→ **Directions**
In the data below, find the line containing "T4: NPN BC547", then set down that line and every later line up to and including the line containing "U3 pin DO: U2/PD4 -> U2/PD7", exactly.

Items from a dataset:

• • •

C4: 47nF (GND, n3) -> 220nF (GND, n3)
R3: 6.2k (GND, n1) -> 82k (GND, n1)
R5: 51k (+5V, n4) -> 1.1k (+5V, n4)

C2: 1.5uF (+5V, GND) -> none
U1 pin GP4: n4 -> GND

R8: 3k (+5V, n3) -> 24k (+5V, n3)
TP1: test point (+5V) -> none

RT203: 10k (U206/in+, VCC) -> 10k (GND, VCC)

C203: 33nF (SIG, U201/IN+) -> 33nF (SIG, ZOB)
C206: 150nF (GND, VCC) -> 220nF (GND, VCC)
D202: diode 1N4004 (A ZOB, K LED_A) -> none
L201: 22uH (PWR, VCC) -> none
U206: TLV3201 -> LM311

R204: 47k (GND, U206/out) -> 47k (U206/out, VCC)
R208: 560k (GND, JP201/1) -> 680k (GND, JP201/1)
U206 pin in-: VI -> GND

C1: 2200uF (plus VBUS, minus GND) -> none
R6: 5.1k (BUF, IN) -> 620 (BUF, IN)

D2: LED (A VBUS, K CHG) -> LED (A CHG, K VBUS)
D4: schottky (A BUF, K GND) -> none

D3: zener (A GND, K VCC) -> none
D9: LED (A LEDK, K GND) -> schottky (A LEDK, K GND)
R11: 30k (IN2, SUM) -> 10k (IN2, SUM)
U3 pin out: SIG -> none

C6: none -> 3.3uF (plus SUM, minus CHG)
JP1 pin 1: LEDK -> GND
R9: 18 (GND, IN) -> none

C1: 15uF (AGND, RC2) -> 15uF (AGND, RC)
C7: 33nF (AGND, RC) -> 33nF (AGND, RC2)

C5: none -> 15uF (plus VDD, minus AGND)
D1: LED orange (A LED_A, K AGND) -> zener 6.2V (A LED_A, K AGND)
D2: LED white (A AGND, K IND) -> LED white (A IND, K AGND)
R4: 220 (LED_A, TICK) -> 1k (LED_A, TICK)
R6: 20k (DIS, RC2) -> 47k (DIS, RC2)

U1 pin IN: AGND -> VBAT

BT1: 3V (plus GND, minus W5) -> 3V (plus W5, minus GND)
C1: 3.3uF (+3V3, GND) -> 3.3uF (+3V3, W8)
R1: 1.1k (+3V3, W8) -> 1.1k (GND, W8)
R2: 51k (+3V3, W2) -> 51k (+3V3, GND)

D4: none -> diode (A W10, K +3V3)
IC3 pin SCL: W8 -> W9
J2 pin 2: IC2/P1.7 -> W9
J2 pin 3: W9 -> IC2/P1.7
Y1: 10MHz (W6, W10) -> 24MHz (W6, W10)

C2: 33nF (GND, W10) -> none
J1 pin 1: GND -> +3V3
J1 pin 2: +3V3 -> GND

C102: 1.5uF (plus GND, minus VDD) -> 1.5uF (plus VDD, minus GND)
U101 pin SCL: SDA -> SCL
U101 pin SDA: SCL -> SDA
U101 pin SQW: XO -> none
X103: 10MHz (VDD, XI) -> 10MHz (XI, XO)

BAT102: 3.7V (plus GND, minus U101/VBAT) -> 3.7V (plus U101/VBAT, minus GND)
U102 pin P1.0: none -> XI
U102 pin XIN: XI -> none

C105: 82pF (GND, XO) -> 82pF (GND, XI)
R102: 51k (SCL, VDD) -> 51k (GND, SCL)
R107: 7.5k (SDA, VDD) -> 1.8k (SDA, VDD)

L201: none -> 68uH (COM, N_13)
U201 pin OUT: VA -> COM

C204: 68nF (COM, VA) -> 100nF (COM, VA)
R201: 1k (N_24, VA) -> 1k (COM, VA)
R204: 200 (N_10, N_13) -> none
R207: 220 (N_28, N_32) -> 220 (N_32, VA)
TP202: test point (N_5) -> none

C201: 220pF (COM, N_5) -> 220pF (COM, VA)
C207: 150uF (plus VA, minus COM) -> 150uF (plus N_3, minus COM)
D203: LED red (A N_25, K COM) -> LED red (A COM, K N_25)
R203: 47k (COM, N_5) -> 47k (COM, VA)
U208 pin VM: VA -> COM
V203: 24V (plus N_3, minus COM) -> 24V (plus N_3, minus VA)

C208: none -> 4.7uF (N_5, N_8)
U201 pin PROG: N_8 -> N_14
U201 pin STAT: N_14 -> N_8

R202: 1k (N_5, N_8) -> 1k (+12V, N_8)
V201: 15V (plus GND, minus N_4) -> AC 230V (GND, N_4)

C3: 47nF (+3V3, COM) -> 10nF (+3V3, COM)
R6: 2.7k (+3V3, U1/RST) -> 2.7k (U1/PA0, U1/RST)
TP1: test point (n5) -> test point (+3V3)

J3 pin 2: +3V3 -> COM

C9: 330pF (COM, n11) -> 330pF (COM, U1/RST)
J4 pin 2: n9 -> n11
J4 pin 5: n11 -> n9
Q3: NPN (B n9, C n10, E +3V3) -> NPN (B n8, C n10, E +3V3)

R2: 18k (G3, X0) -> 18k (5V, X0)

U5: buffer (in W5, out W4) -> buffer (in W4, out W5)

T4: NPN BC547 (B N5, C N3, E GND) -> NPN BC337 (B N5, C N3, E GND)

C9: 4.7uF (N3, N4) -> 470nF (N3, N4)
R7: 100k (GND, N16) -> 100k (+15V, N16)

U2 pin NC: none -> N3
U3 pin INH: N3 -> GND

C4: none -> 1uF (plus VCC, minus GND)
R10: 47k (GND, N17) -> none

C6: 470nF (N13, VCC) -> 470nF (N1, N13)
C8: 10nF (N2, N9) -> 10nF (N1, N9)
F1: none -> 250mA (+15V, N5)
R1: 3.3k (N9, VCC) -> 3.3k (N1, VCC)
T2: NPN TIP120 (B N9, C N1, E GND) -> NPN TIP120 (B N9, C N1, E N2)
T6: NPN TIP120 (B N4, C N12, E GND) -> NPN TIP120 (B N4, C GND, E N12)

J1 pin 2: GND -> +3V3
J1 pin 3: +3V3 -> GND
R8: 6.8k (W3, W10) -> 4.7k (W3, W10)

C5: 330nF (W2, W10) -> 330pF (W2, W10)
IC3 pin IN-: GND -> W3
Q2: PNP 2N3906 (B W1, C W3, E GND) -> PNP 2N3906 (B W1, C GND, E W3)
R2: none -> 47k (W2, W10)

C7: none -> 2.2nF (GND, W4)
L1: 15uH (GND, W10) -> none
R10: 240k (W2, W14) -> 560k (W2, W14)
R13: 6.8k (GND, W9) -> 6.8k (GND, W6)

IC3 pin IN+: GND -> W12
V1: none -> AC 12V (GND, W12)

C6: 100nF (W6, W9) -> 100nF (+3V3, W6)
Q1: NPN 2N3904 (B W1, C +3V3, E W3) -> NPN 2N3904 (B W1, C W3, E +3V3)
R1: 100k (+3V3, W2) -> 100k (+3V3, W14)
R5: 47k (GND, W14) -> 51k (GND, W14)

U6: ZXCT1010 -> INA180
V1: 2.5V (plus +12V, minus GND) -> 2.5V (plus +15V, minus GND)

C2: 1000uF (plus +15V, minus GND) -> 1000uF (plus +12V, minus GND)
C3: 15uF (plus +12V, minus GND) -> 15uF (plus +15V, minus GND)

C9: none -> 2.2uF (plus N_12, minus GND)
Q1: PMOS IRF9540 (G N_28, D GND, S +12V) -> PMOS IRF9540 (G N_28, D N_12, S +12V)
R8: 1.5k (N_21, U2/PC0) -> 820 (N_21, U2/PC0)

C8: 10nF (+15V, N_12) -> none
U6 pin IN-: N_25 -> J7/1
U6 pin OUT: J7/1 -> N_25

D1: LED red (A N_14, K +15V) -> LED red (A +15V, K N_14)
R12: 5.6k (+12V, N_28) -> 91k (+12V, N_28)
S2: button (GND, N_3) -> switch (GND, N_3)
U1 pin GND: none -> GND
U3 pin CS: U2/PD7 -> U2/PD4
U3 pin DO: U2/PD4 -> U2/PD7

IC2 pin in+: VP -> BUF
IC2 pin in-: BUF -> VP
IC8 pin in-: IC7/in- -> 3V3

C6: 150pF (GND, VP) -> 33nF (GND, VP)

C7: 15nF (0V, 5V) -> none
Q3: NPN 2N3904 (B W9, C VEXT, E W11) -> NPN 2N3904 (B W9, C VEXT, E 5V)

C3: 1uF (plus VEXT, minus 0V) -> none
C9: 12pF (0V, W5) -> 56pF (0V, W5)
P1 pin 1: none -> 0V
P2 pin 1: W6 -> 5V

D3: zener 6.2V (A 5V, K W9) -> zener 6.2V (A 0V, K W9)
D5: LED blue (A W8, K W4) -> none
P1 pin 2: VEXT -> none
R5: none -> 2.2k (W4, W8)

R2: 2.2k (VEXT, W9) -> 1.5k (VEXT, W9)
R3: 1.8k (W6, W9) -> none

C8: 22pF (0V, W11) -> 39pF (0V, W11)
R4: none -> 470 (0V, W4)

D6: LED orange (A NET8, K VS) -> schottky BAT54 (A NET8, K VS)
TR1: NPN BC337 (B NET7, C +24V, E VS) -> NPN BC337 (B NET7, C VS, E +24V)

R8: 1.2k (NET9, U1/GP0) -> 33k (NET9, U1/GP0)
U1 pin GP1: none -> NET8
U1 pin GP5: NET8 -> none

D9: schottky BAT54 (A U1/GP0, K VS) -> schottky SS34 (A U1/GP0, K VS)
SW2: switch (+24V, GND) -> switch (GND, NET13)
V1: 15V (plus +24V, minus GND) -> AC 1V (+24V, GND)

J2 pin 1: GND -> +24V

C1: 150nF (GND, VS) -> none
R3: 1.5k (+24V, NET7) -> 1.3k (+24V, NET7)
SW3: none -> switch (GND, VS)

• • •

→ **Expected answer**
T4: NPN BC547 (B N5, C N3, E GND) -> NPN BC337 (B N5, C N3, E GND)

C9: 4.7uF (N3, N4) -> 470nF (N3, N4)
R7: 100k (GND, N16) -> 100k (+15V, N16)

U2 pin NC: none -> N3
U3 pin INH: N3 -> GND

C4: none -> 1uF (plus VCC, minus GND)
R10: 47k (GND, N17) -> none

C6: 470nF (N13, VCC) -> 470nF (N1, N13)
C8: 10nF (N2, N9) -> 10nF (N1, N9)
F1: none -> 250mA (+15V, N5)
R1: 3.3k (N9, VCC) -> 3.3k (N1, VCC)
T2: NPN TIP120 (B N9, C N1, E GND) -> NPN TIP120 (B N9, C N1, E N2)
T6: NPN TIP120 (B N4, C N12, E GND) -> NPN TIP120 (B N4, C GND, E N12)

J1 pin 2: GND -> +3V3
J1 pin 3: +3V3 -> GND
R8: 6.8k (W3, W10) -> 4.7k (W3, W10)

C5: 330nF (W2, W10) -> 330pF (W2, W10)
IC3 pin IN-: GND -> W3
Q2: PNP 2N3906 (B W1, C W3, E GND) -> PNP 2N3906 (B W1, C GND, E W3)
R2: none -> 47k (W2, W10)

C7: none -> 2.2nF (GND, W4)
L1: 15uH (GND, W10) -> none
R10: 240k (W2, W14) -> 560k (W2, W14)
R13: 6.8k (GND, W9) -> 6.8k (GND, W6)

IC3 pin IN+: GND -> W12
V1: none -> AC 12V (GND, W12)

C6: 100nF (W6, W9) -> 100nF (+3V3, W6)
Q1: NPN 2N3904 (B W1, C +3V3, E W3) -> NPN 2N3904 (B W1, C W3, E +3V3)
R1: 100k (+3V3, W2) -> 100k (+3V3, W14)
R5: 47k (GND, W14) -> 51k (GND, W14)

U6: ZXCT1010 -> INA180
V1: 2.5V (plus +12V, minus GND) -> 2.5V (plus +15V, minus GND)

C2: 1000uF (plus +15V, minus GND) -> 1000uF (plus +12V, minus GND)
C3: 15uF (plus +12V, minus GND) -> 15uF (plus +15V, minus GND)

C9: none -> 2.2uF (plus N_12, minus GND)
Q1: PMOS IRF9540 (G N_28, D GND, S +12V) -> PMOS IRF9540 (G N_28, D N_12, S +12V)
R8: 1.5k (N_21, U2/PC0) -> 820 (N_21, U2/PC0)

C8: 10nF (+15V, N_12) -> none
U6 pin IN-: N_25 -> J7/1
U6 pin OUT: J7/1 -> N_25

D1: LED red (A N_14, K +15V) -> LED red (A +15V, K N_14)
R12: 5.6k (+12V, N_28) -> 91k (+12V, N_28)
S2: button (GND, N_3) -> switch (GND, N_3)
U1 pin GND: none -> GND
U3 pin CS: U2/PD7 -> U2/PD4
U3 pin DO: U2/PD4 -> U2/PD7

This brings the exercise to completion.